• [Problem] In the entries that follow, the lines from the line containing "(108, 406) = (186, 538): purple" up to and including the line containing "(647, 194) = (225, 160): green" must be copied exactly, with pictures omitted.

**** Material shown

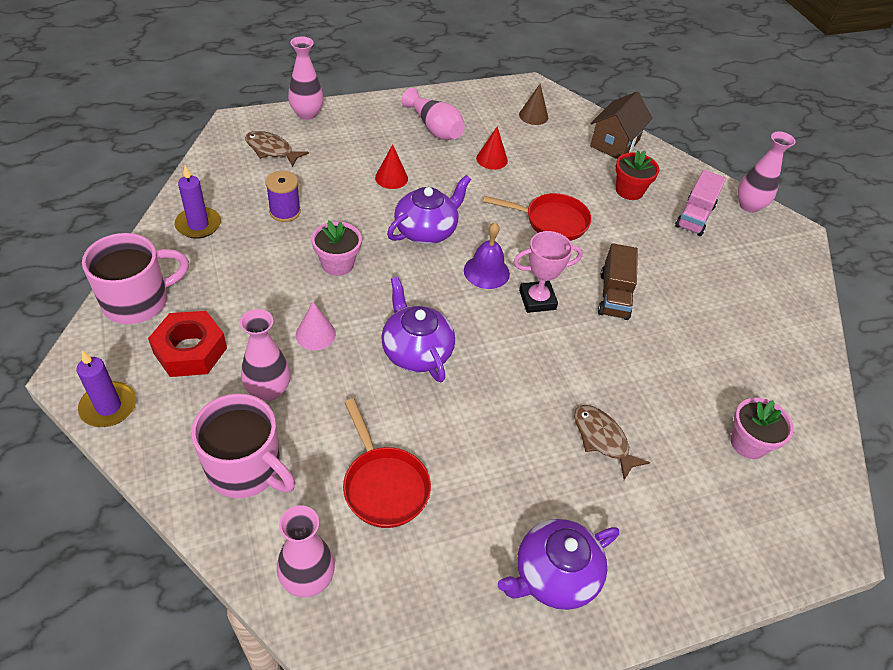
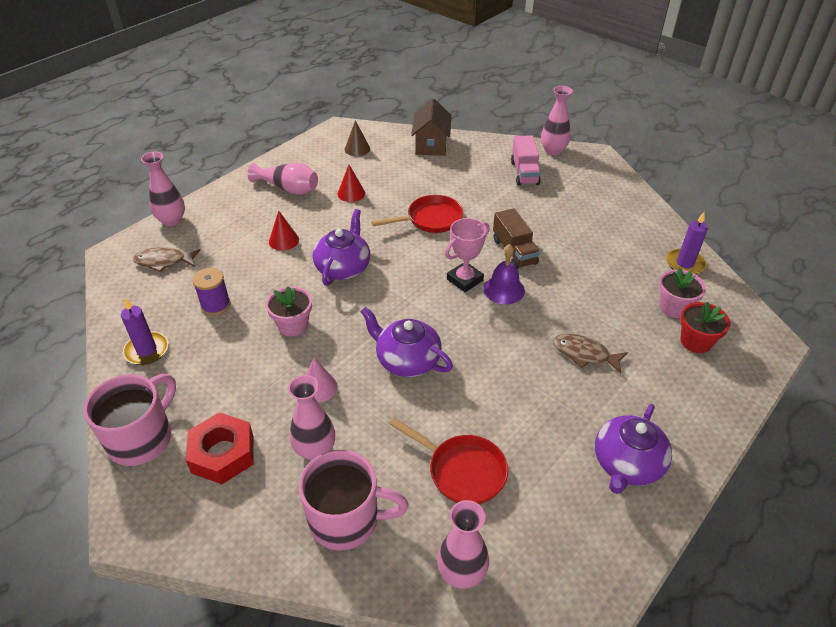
camera: 25 degrees left, 5 degrees down
(108, 406) = (186, 538): purple candle -> purple candle (685, 264)
(486, 271) = (412, 277): purple bell -> purple bell (504, 289)
(629, 190) = (467, 174): red flower pot -> red flower pot (695, 342)

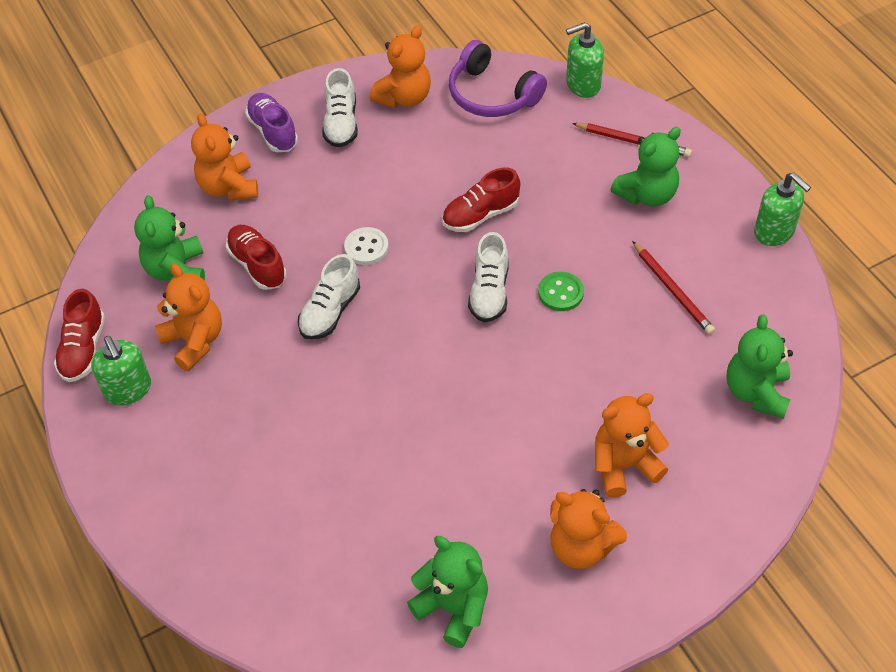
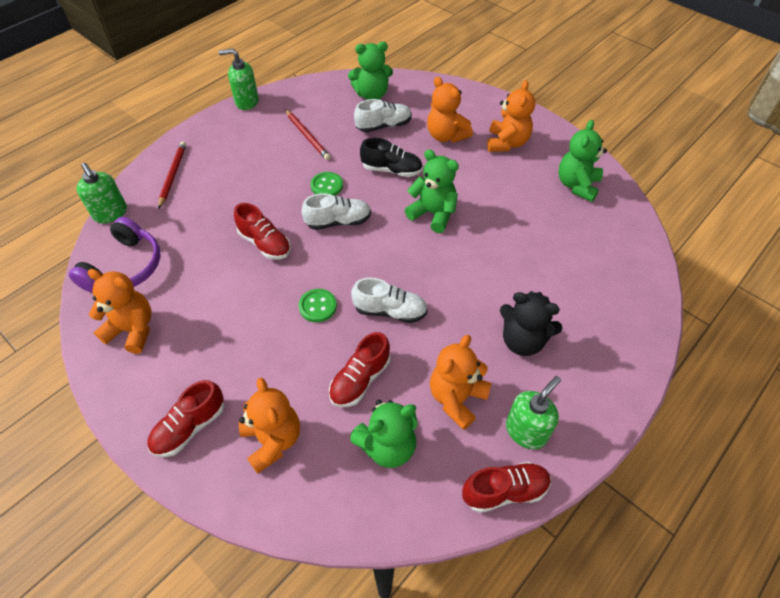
camera: 110 degrees left, 0 degrees up
(228, 187) = (273, 440): orange teddy bear -> orange teddy bear turned 75 degrees counterclockwise
(230, 428) = (522, 340): none -> black teddy bear
(273, 131) = (190, 427): purple shoe -> red shoe
(341, 123) = (172, 370): white shoe -> white shoe (383, 126)
(366, 247) = (317, 306): white button -> green button
(568, 373) = (391, 170): none -> black shoe
(647, 194) = (225, 160): green teddy bear -> green teddy bear (433, 214)
(673, 290) = (307, 136): red pencil -> red pencil turned 105 degrees clockwise
(774, 232) = (246, 102): green soap dispenser -> green soap dispenser turned 120 degrees counterclockwise

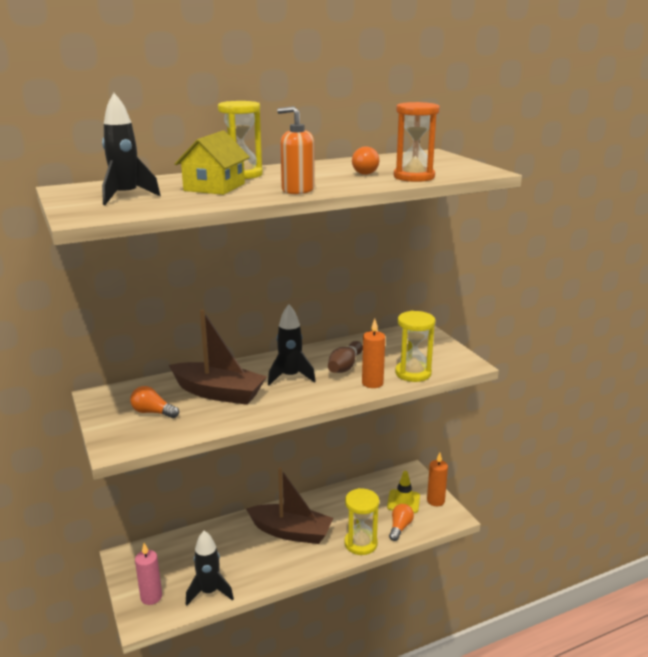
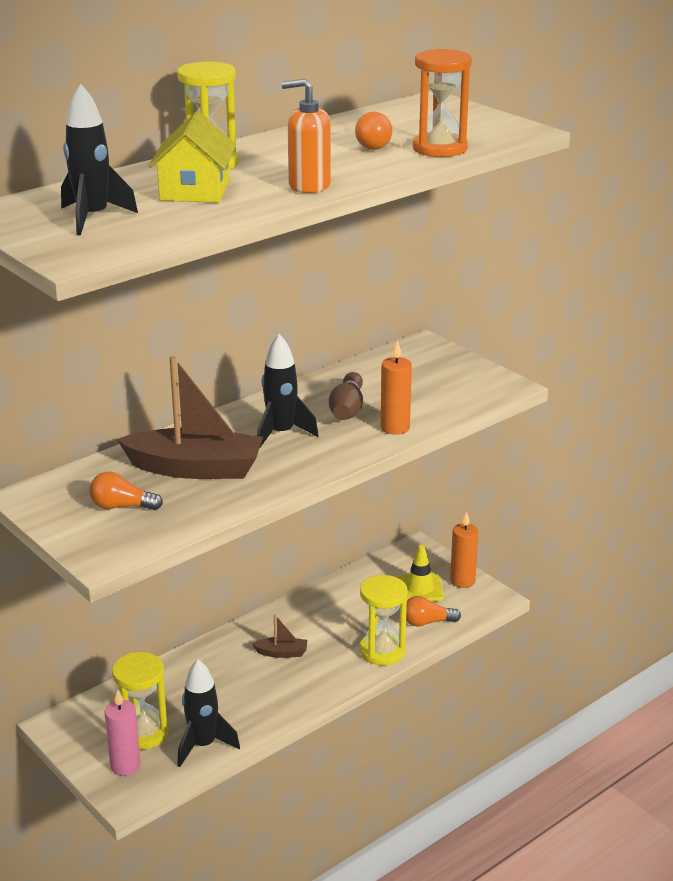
camera: 15 degrees left, 5 degrees up
(291, 532) = (282, 653): brown boat -> brown boat, size x0.44
(400, 527) = (427, 622): orange light bulb -> orange light bulb turned 105 degrees counterclockwise
(413, 373) = (441, 407): yellow hourglass -> yellow hourglass (143, 733)

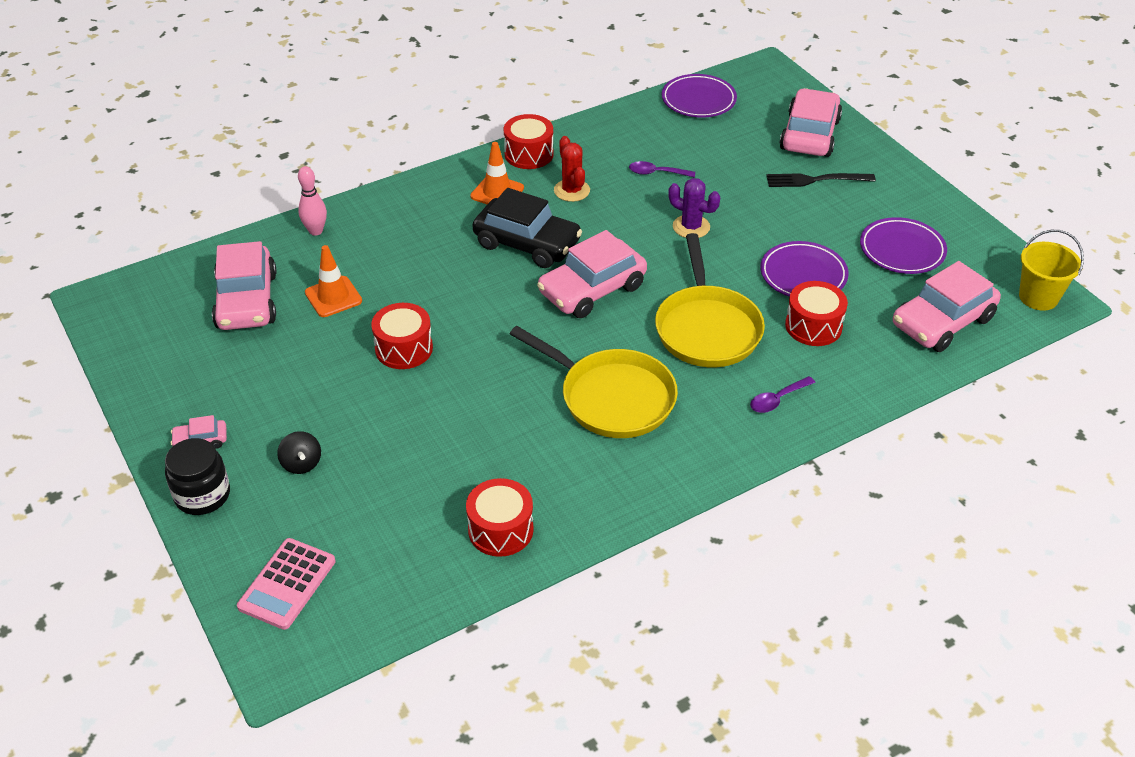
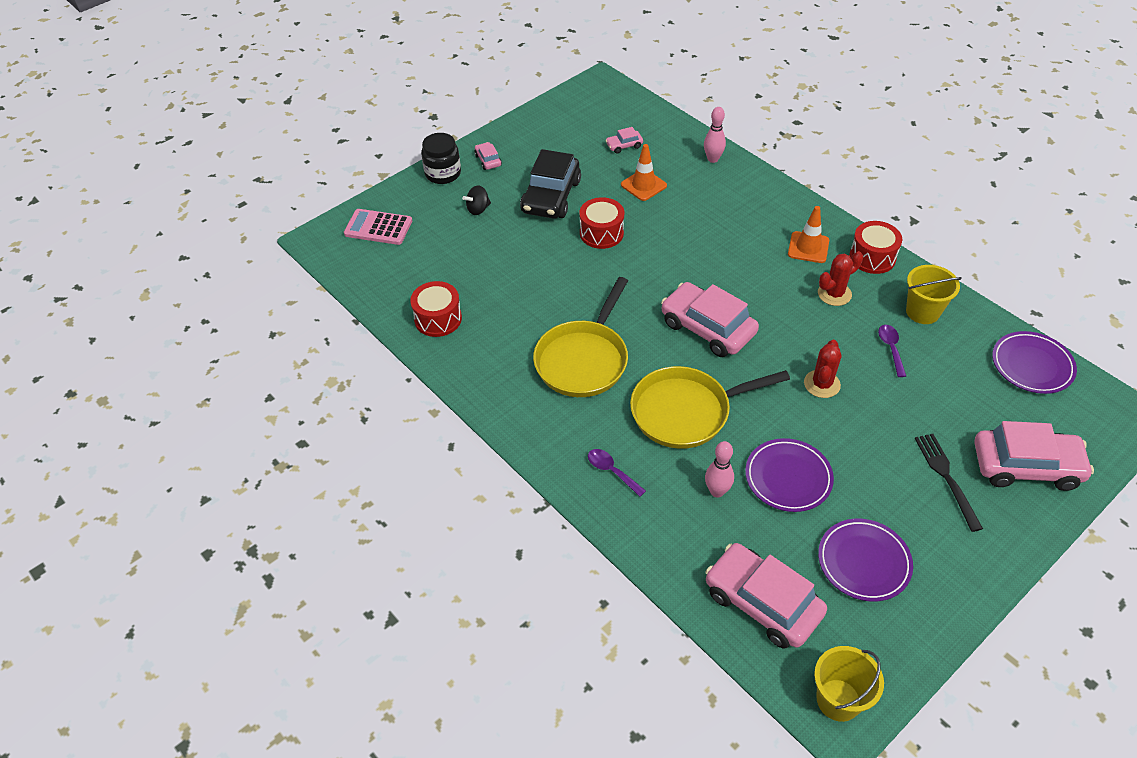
camera: 80 degrees right, 5 degrees up
(247, 301) = (624, 145): pink car -> pink car, size x0.45
(527, 243) = (749, 278): black car -> black car (551, 196)
(614, 142) = (922, 312): none -> yellow bucket
(691, 227) = (822, 384): purple cactus -> red cactus
(813, 326) = (717, 491): red drum -> pink bowling pin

********

• [Expected answer]
(108, 406) = (186, 538): purple candle -> purple candle (685, 264)
(486, 271) = (412, 277): purple bell -> purple bell (504, 289)
(629, 190) = (467, 174): red flower pot -> red flower pot (695, 342)

camera: 110 degrees left, 0 degrees up
(228, 187) = (273, 440): orange teddy bear -> orange teddy bear turned 75 degrees counterclockwise
(230, 428) = (522, 340): none -> black teddy bear
(273, 131) = (190, 427): purple shoe -> red shoe
(341, 123) = (172, 370): white shoe -> white shoe (383, 126)
(366, 247) = (317, 306): white button -> green button
(568, 373) = (391, 170): none -> black shoe
(647, 194) = (225, 160): green teddy bear -> green teddy bear (433, 214)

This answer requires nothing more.